**Objective**
Rewrite everything from the line containing "orange cross at" down to the final line as a numbered list, leaving out any blank lines.

## begin

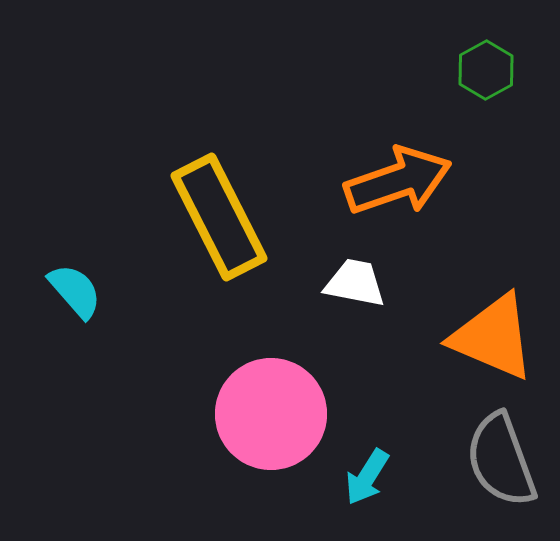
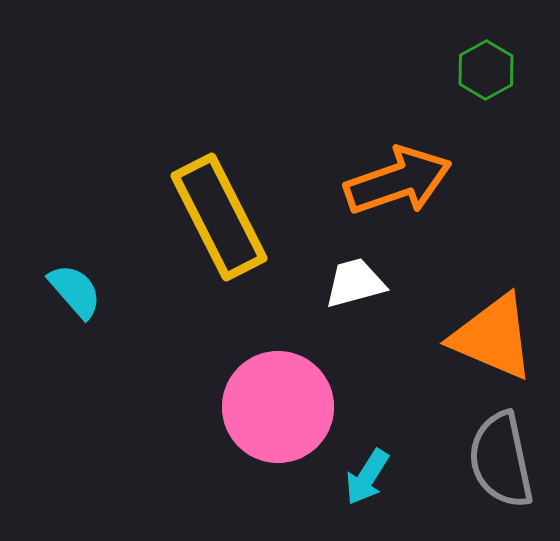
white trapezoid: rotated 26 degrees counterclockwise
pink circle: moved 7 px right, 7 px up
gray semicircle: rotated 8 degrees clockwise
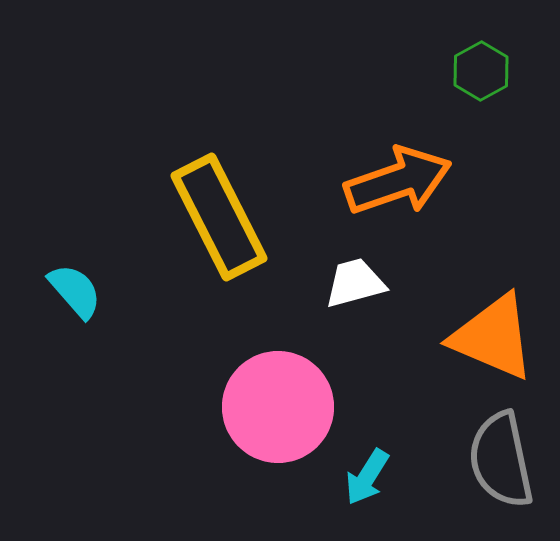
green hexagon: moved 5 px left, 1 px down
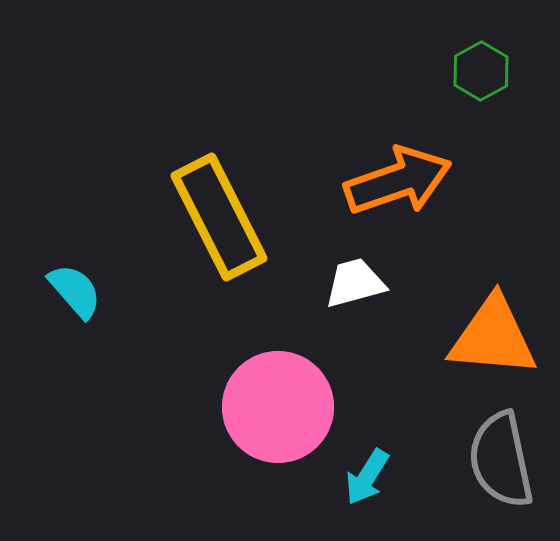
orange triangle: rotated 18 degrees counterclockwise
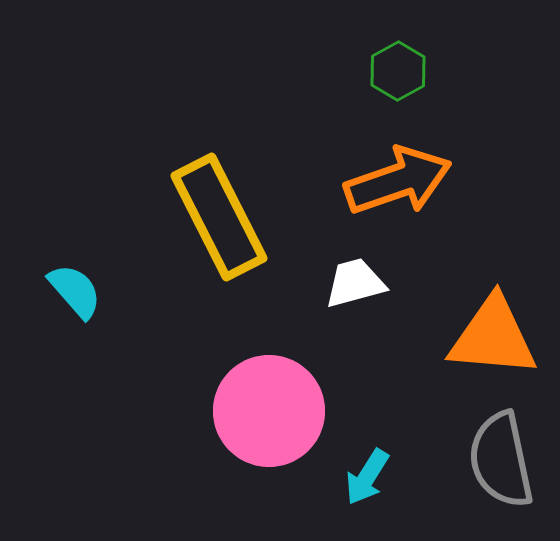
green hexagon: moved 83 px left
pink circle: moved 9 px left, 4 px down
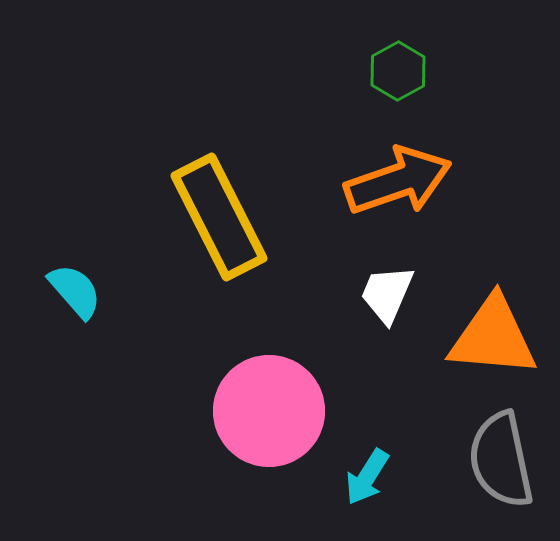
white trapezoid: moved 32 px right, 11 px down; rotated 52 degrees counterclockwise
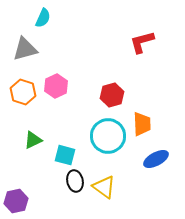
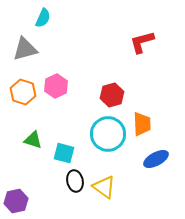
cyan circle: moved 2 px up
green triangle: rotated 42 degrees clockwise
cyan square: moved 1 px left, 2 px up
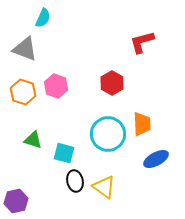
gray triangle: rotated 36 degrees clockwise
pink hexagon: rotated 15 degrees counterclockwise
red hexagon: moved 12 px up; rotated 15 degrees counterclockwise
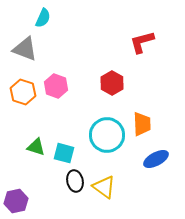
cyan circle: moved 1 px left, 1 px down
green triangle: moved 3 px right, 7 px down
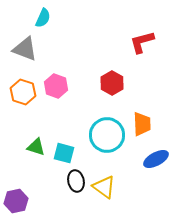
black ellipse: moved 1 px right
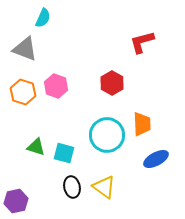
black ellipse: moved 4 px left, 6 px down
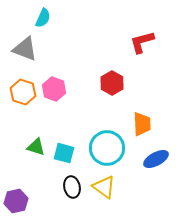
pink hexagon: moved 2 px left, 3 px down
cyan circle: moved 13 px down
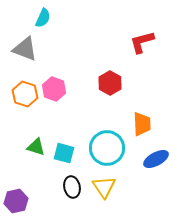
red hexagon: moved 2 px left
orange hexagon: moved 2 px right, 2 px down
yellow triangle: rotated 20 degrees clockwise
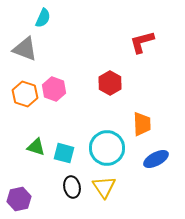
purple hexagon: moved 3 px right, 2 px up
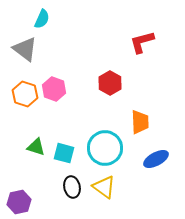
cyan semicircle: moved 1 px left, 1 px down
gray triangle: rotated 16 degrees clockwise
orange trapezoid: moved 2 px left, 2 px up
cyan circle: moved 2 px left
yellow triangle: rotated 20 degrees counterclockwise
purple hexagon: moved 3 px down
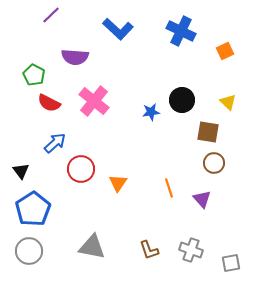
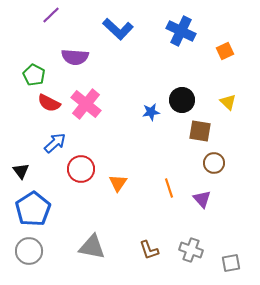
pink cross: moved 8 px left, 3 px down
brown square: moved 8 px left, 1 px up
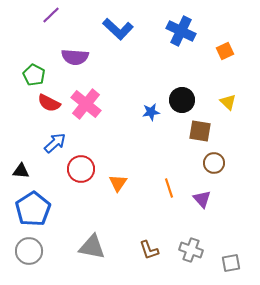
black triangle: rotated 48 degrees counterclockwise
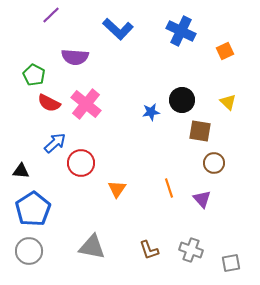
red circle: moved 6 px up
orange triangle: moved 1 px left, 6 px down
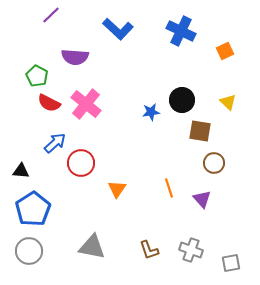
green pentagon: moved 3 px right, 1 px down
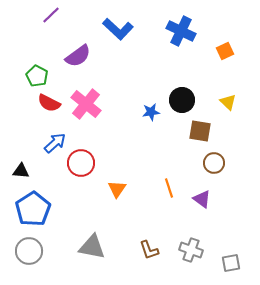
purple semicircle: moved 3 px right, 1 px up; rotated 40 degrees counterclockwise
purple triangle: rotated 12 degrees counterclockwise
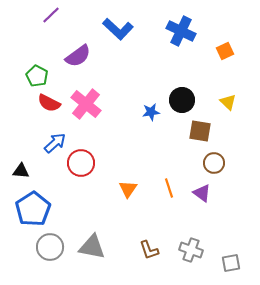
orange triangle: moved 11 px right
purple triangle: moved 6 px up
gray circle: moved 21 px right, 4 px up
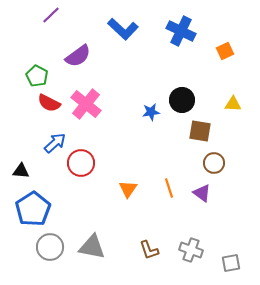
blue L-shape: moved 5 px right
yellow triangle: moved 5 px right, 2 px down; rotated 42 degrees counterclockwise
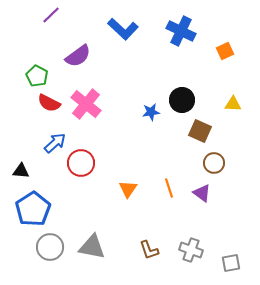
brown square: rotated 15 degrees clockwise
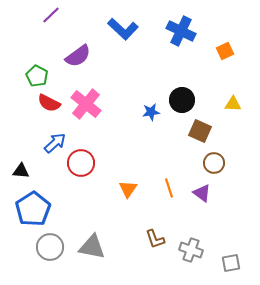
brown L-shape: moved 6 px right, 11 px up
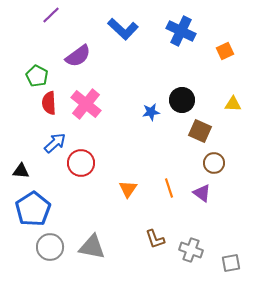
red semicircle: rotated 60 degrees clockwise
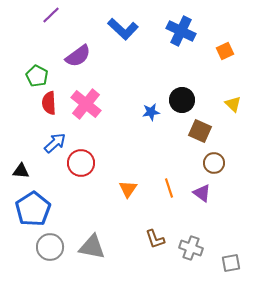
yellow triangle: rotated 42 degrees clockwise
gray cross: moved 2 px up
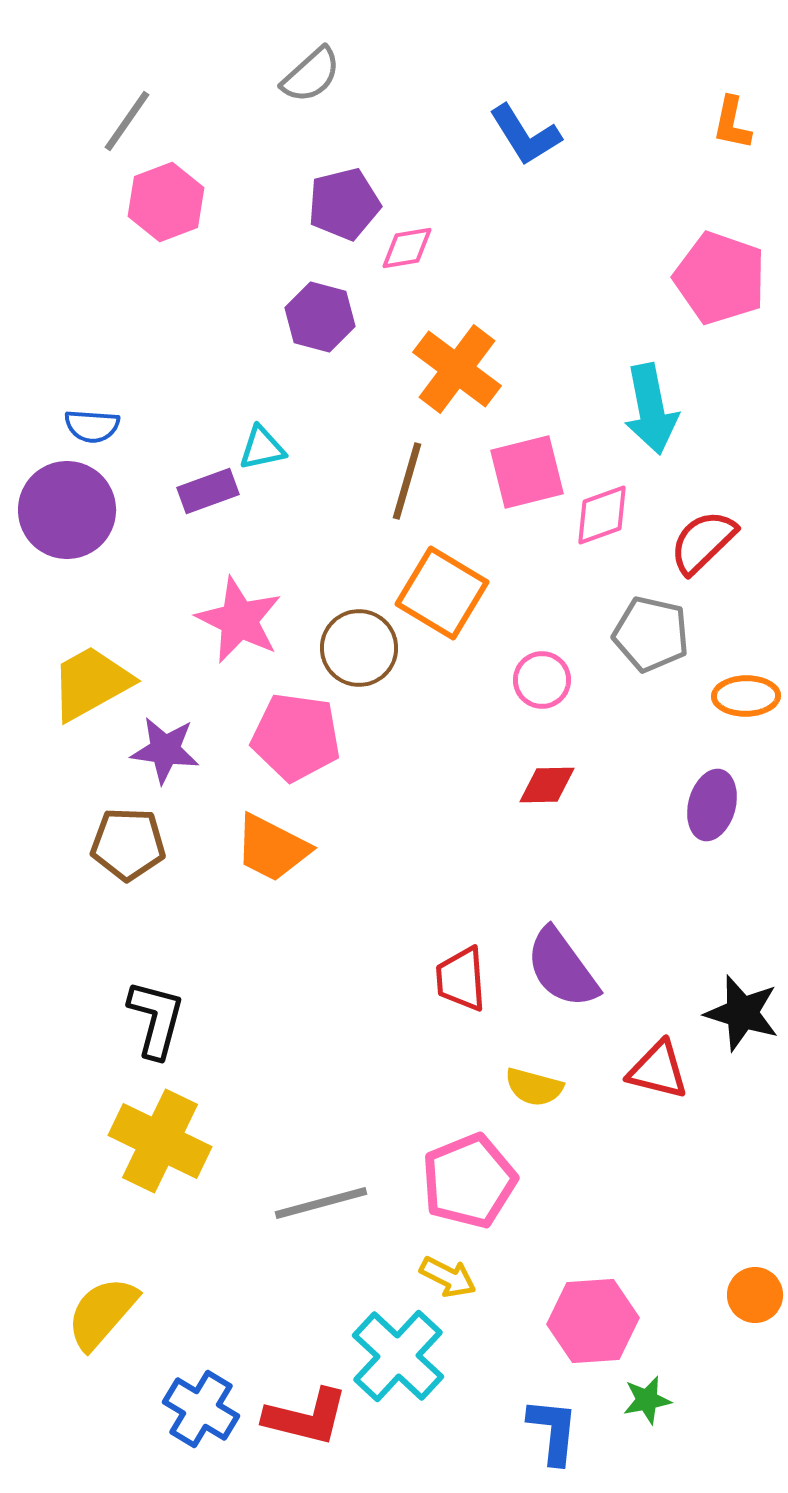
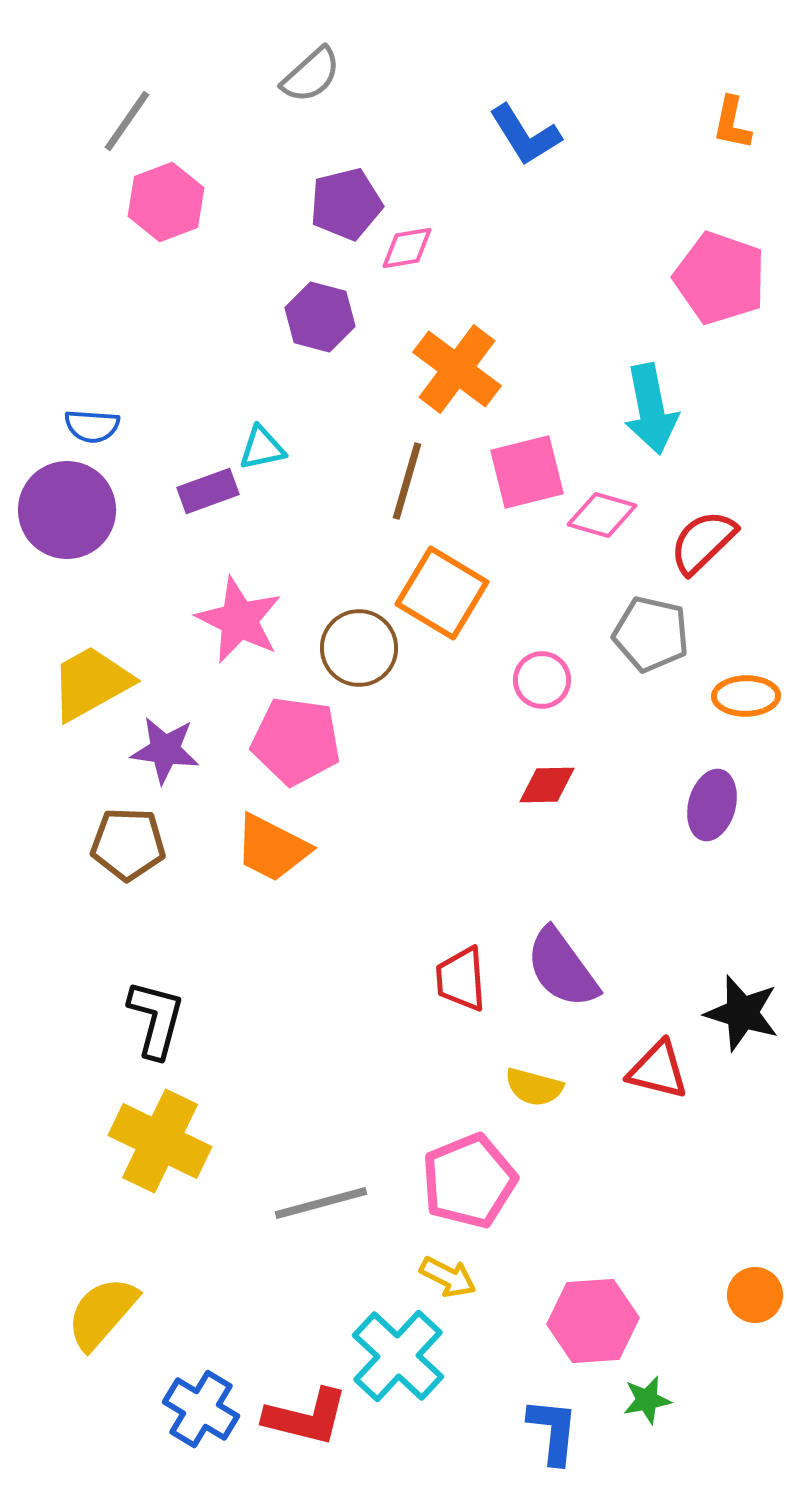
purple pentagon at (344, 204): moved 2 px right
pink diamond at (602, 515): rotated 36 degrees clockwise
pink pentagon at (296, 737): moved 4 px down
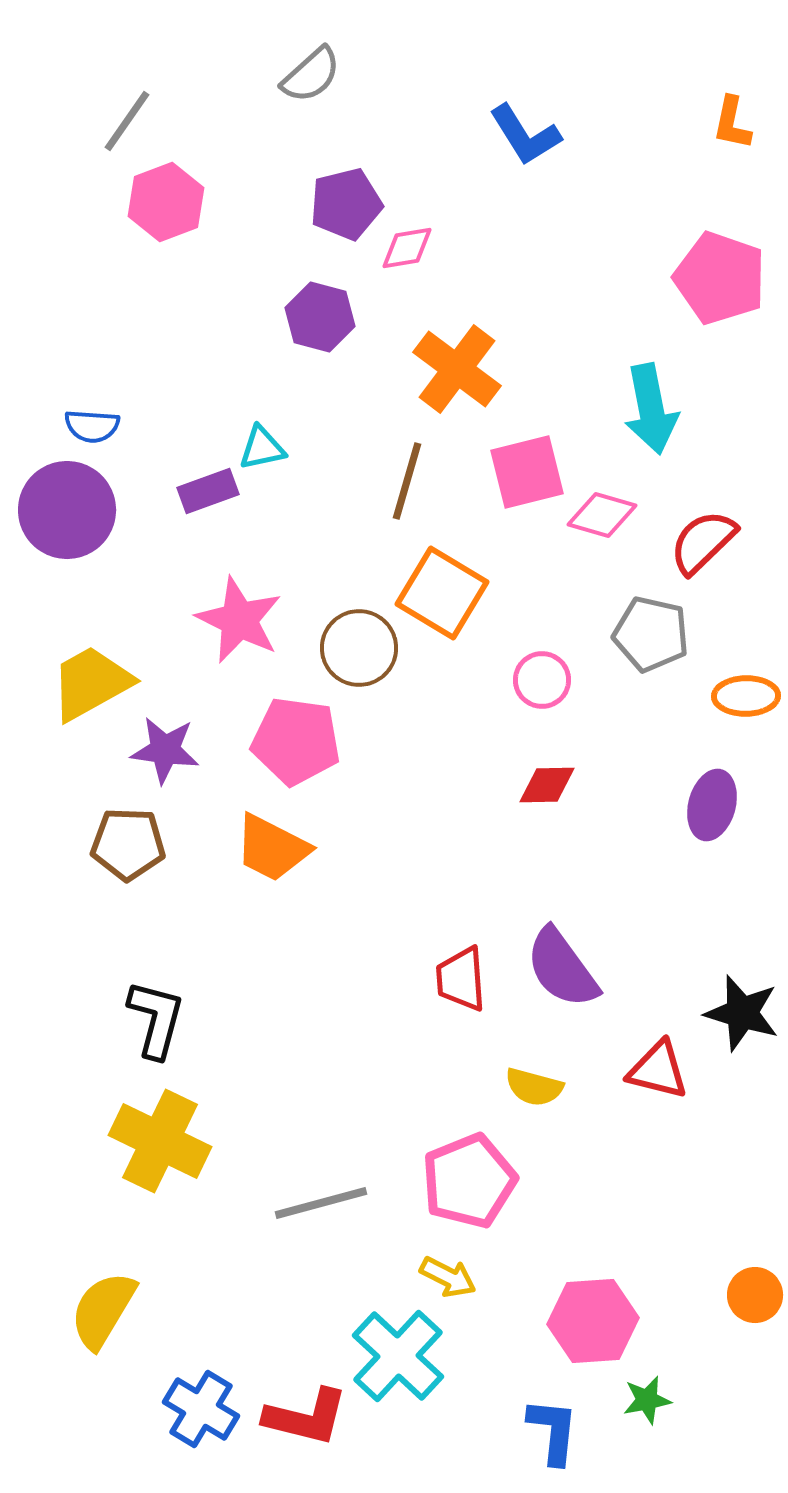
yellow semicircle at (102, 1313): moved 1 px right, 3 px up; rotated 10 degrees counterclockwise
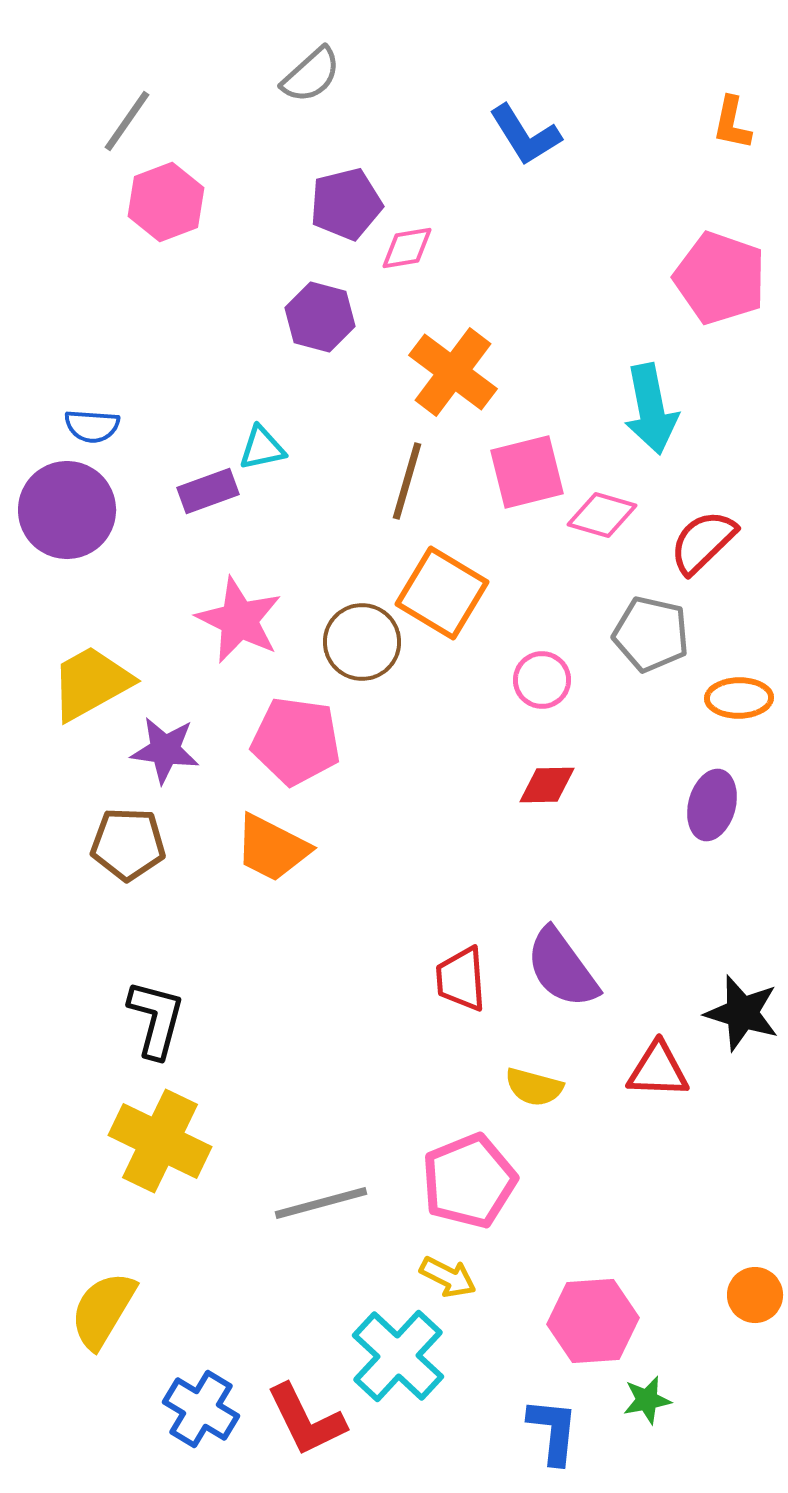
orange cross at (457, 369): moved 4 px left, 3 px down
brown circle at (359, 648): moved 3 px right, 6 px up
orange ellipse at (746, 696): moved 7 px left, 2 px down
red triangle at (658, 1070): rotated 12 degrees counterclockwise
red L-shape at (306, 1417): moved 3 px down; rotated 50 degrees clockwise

## end

**Expected output**
1. orange cross at (457, 369): moved 4 px left, 3 px down
2. brown circle at (359, 648): moved 3 px right, 6 px up
3. orange ellipse at (746, 696): moved 7 px left, 2 px down
4. red triangle at (658, 1070): rotated 12 degrees counterclockwise
5. red L-shape at (306, 1417): moved 3 px down; rotated 50 degrees clockwise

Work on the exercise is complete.